(Object state change records)
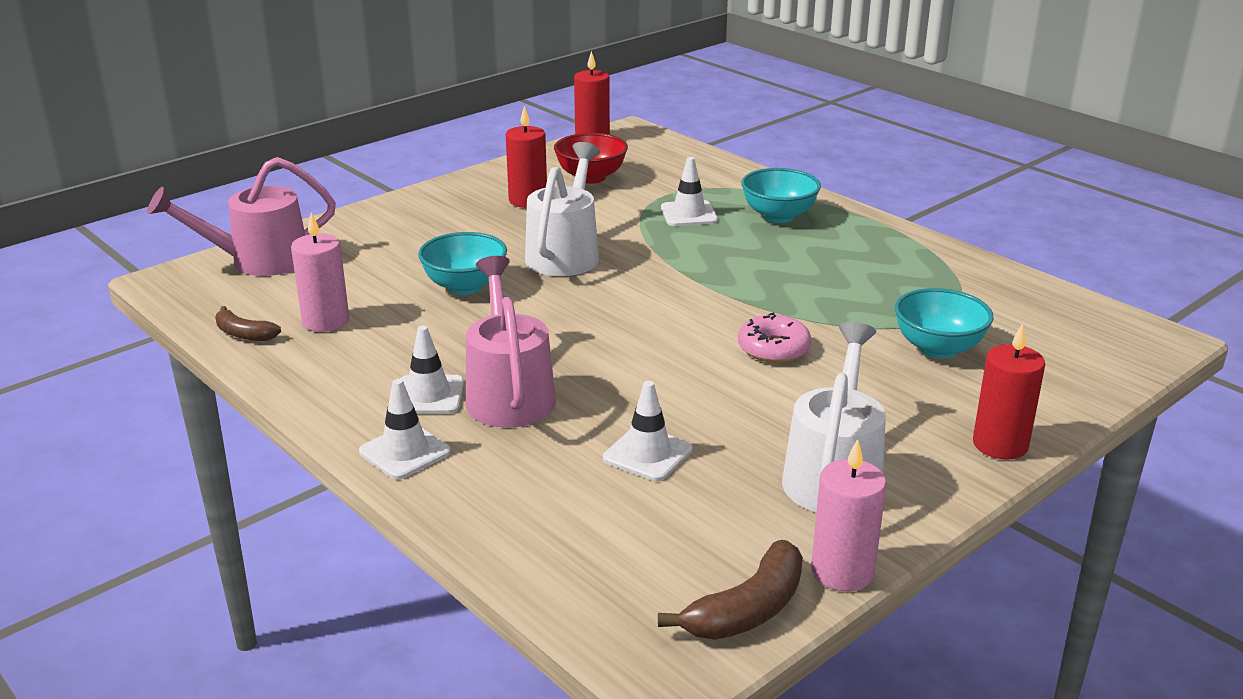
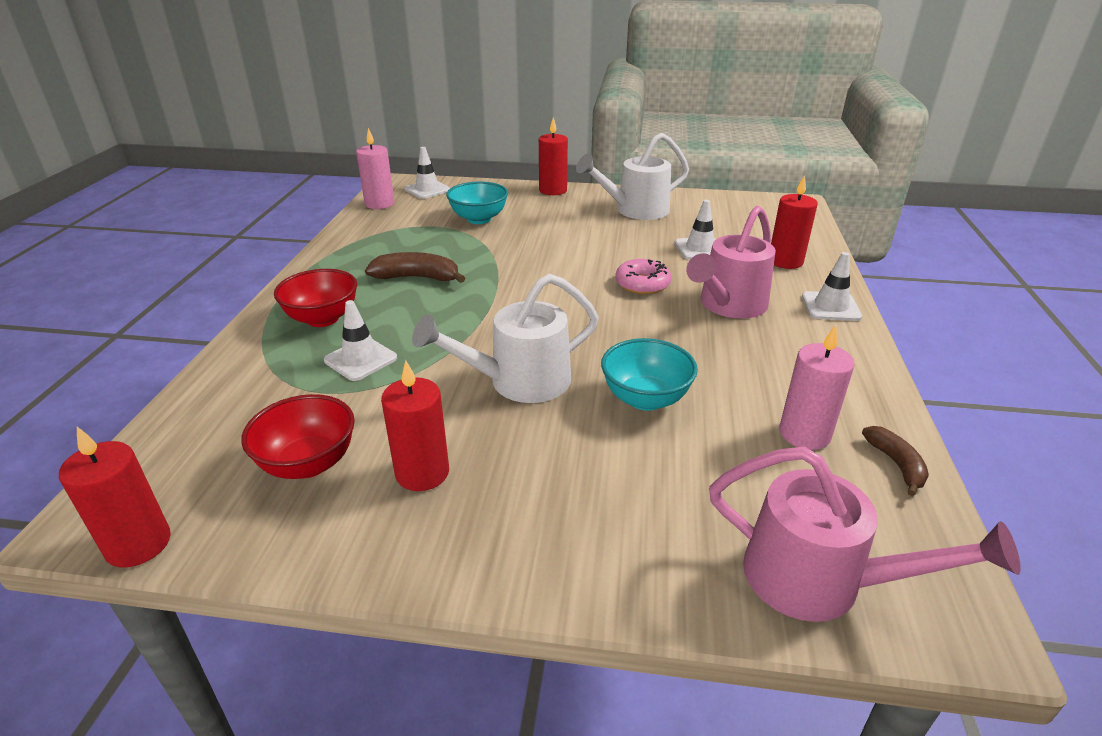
camera: 130 degrees left, 5 degrees up
(428, 395) = (781, 329): white traffic cone -> white traffic cone (427, 190)
(525, 496) = (785, 261): none -> red candle
(747, 610) = (745, 201): brown banana -> brown banana (417, 278)
(773, 348) = (545, 254): pink donut -> pink donut (642, 284)
(778, 216) = (322, 318): turquoise bowl -> red bowl
(842, 571) = (692, 194): pink candle -> pink candle (379, 204)

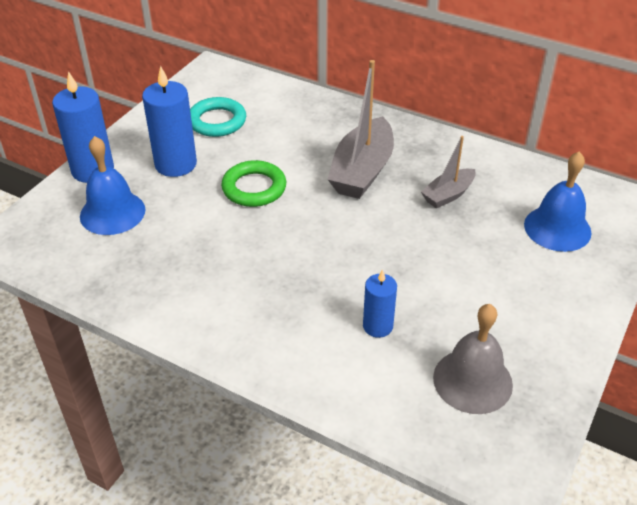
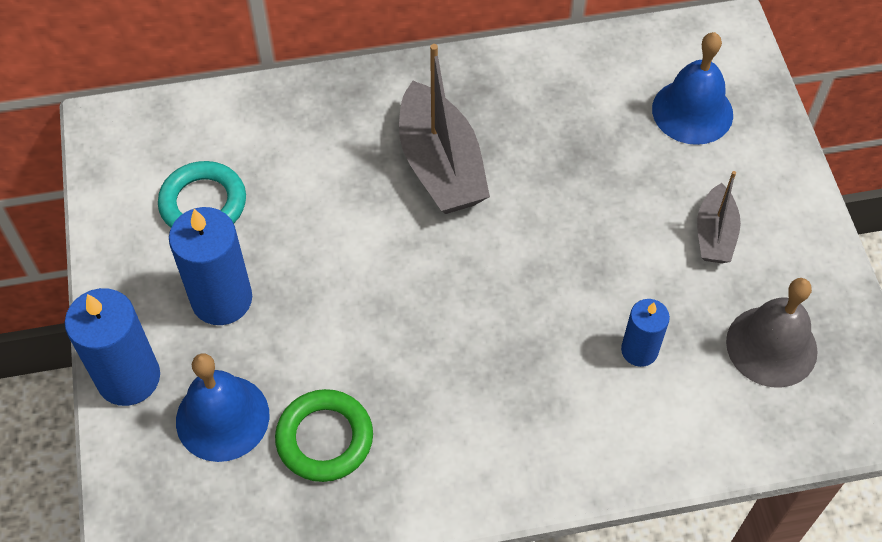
camera: 40 degrees left, 15 degrees up
(254, 188) = (348, 270): green ring -> green ring (324, 438)
(448, 195) = (556, 138): grey boat -> grey boat (714, 234)

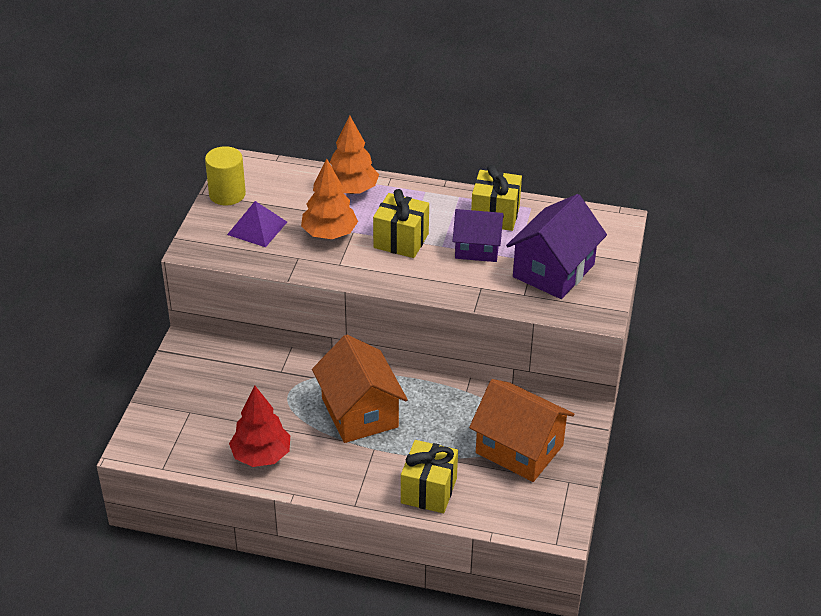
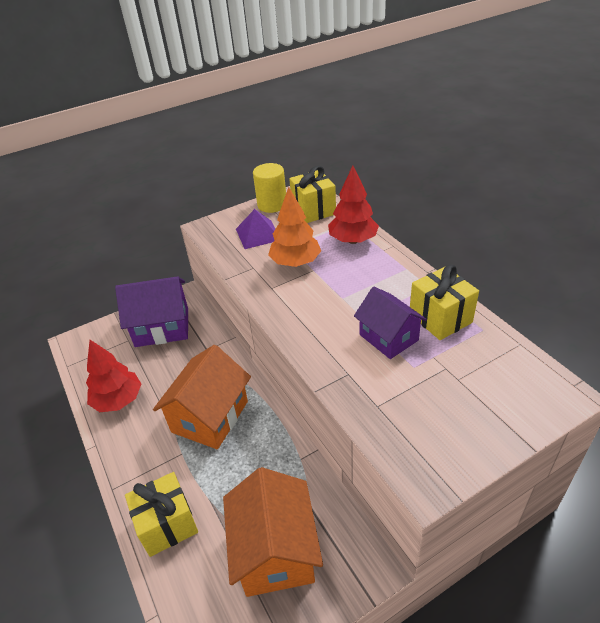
camera: 50 degrees right, 0 degrees up
(351, 190) = (353, 240): orange tree -> red tree
(401, 241) = (337, 296): yellow gift -> yellow gift (313, 210)
(553, 271) = (433, 401): purple house -> purple house (162, 327)

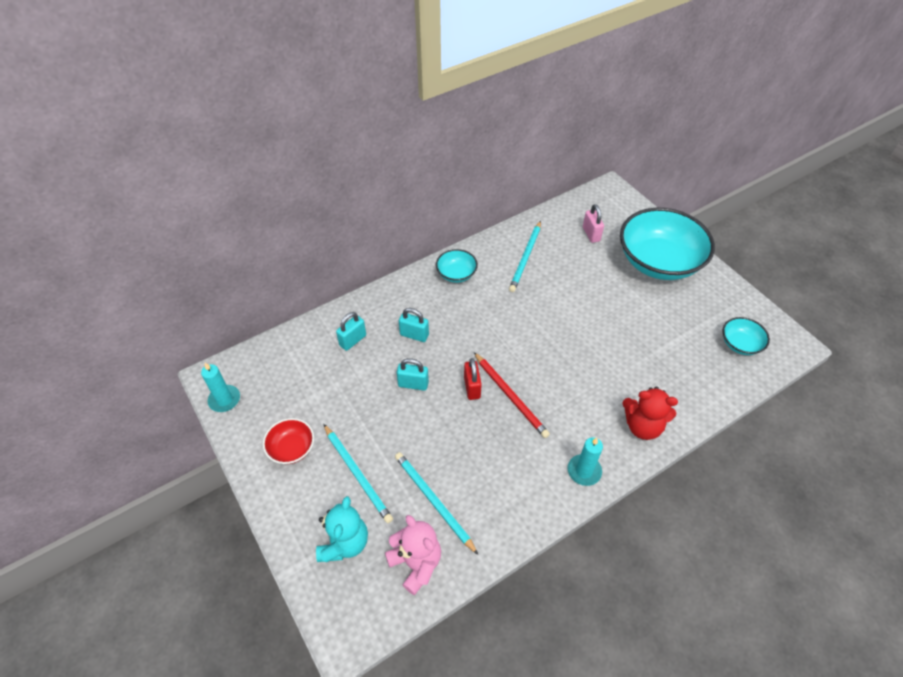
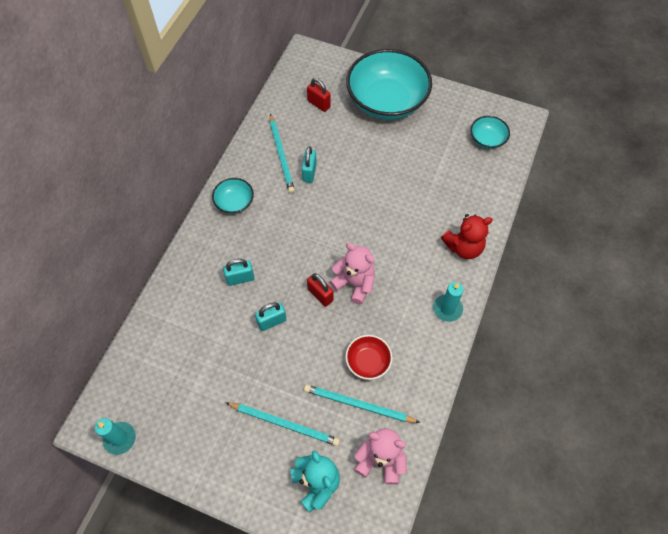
camera: 35 degrees left, 10 degrees up
(291, 448) = (214, 440): red bowl -> red bowl (368, 362)
(353, 340) = (191, 315): turquoise padlock -> turquoise padlock (309, 172)
(510, 396) = (354, 283): red pencil -> pink teddy bear
(591, 234) = (319, 104): pink padlock -> red padlock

## Prompt
Could you reproduce, exactly as written, the lines running from the one with "(353, 340) = (191, 315): turquoise" to the end of the entries above?

## Response area
(353, 340) = (191, 315): turquoise padlock -> turquoise padlock (309, 172)
(510, 396) = (354, 283): red pencil -> pink teddy bear
(591, 234) = (319, 104): pink padlock -> red padlock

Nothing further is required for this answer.